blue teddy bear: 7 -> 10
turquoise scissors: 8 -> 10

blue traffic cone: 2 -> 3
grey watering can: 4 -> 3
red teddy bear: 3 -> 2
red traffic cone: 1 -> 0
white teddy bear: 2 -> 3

################

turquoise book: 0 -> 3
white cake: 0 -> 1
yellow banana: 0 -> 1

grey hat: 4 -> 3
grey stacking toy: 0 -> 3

################

What is expected:
Scan the data for the string "teddy" and copy each line in which it occurs.

Solution to this problem:
blue teddy bear: 7 -> 10
red teddy bear: 3 -> 2
white teddy bear: 2 -> 3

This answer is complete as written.